_AVAILABLE RECORDS:_
● ● ●

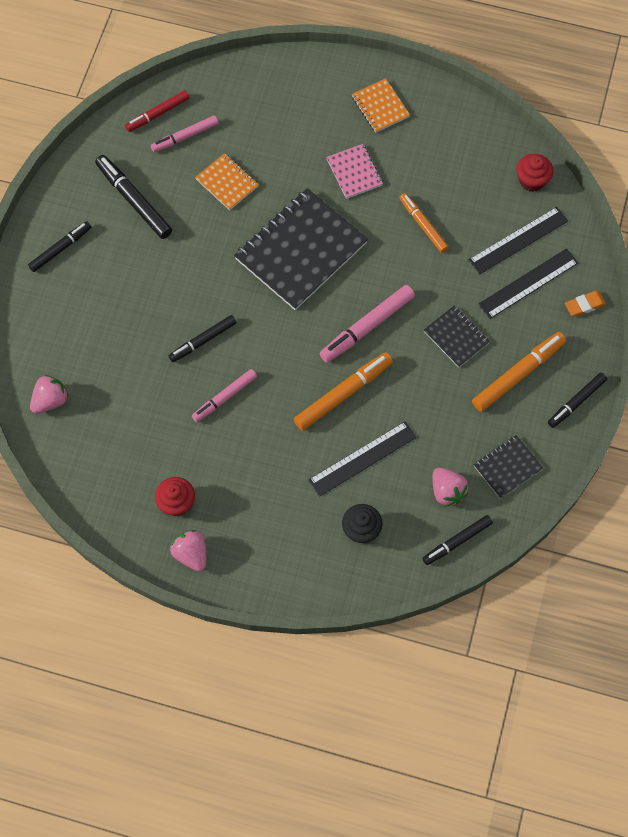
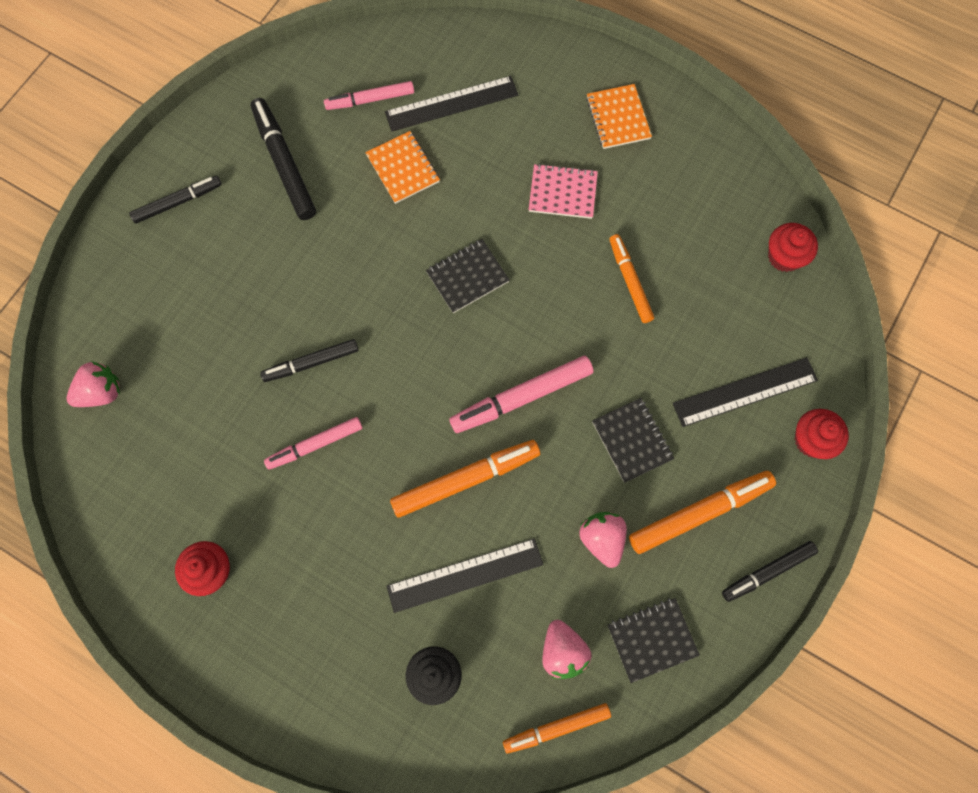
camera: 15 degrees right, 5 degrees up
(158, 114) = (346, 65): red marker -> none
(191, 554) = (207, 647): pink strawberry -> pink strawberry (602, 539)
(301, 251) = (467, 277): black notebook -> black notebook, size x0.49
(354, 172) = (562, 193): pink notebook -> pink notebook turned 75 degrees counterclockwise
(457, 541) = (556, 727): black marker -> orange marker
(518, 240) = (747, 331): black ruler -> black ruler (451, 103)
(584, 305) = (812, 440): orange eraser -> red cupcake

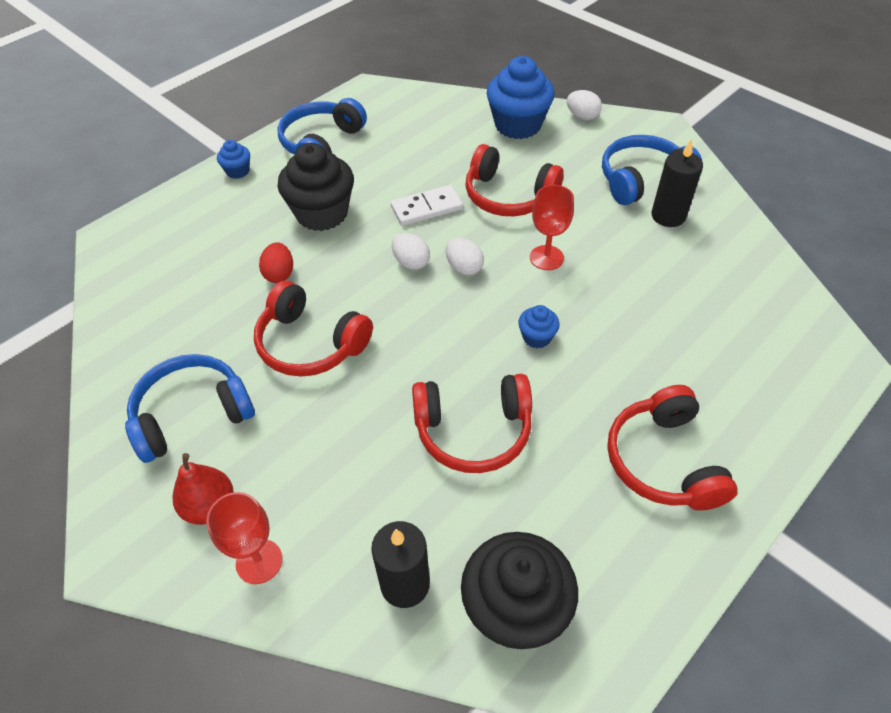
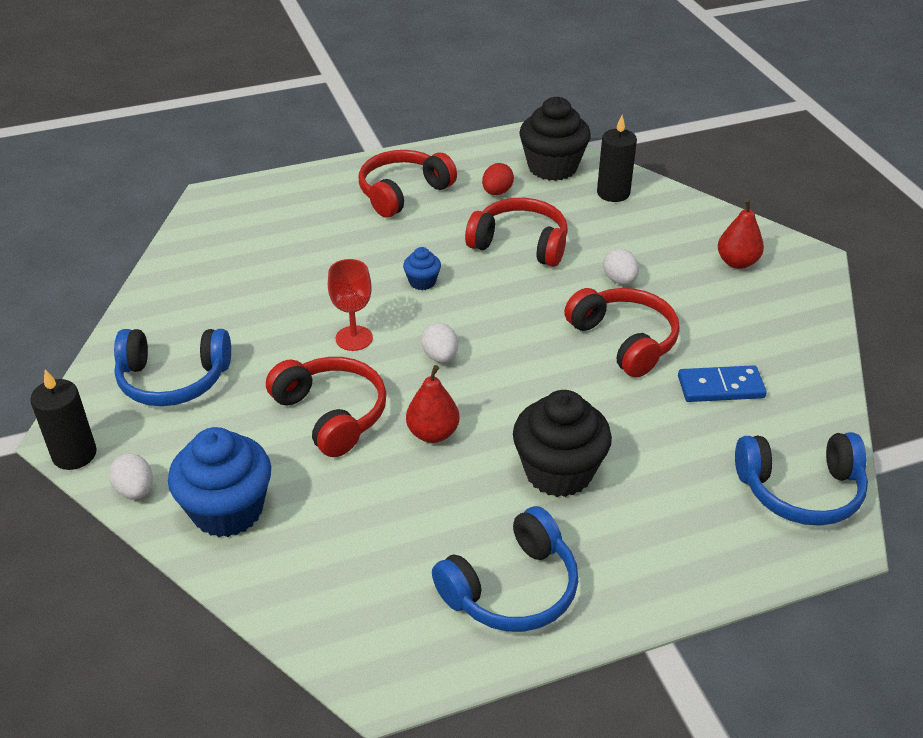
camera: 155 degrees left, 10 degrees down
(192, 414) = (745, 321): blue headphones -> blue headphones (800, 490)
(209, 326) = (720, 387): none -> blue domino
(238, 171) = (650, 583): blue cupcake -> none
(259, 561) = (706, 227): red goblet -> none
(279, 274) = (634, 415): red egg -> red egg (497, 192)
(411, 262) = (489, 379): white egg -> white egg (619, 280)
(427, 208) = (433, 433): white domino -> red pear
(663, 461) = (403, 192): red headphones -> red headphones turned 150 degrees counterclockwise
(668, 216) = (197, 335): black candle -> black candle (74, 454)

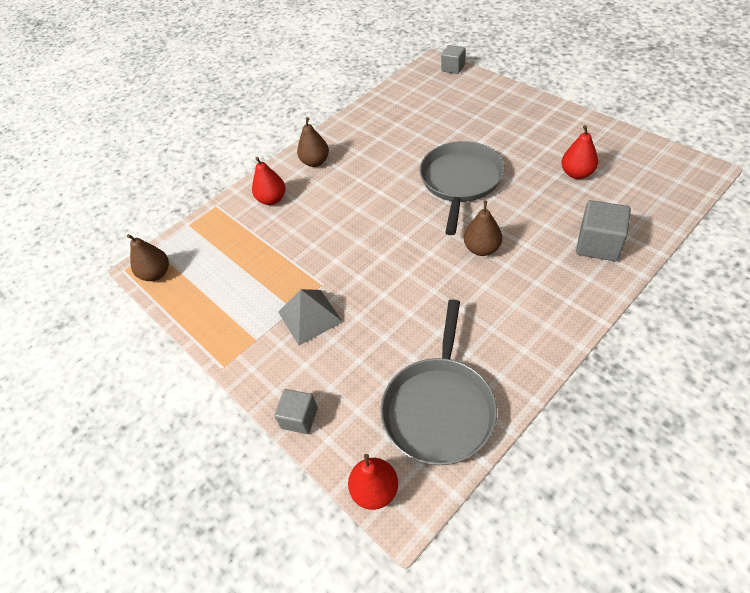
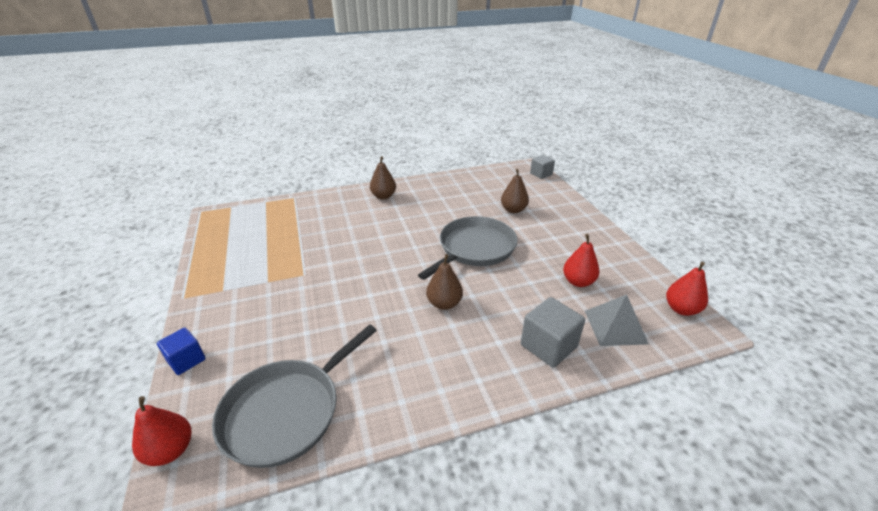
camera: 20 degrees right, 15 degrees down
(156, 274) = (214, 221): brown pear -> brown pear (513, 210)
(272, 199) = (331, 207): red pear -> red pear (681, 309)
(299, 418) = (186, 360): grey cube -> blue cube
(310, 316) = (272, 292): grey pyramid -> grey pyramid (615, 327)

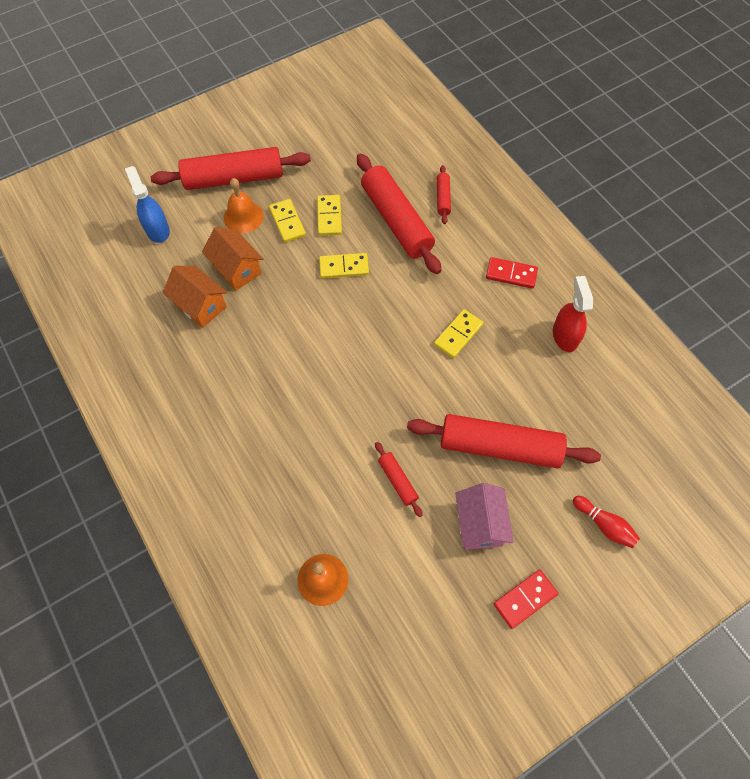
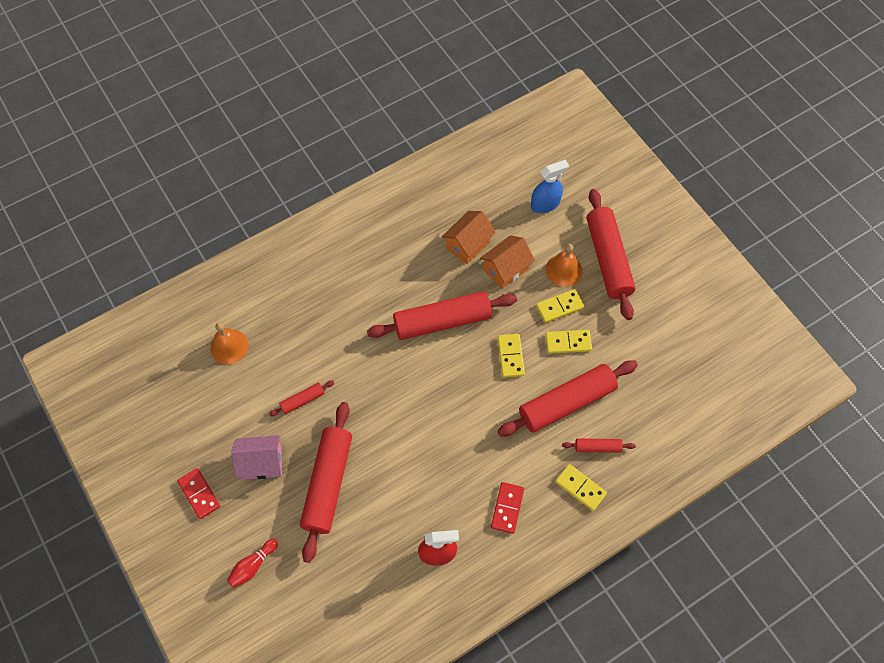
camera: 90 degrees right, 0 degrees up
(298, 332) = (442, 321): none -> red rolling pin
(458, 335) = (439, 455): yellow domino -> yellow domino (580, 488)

● ● ●

_TASK BRIEF:_ Find how many lines in the data above include the string "turned", and give that number alone.

_OUTPUT OF THE EXERCISE:_ 2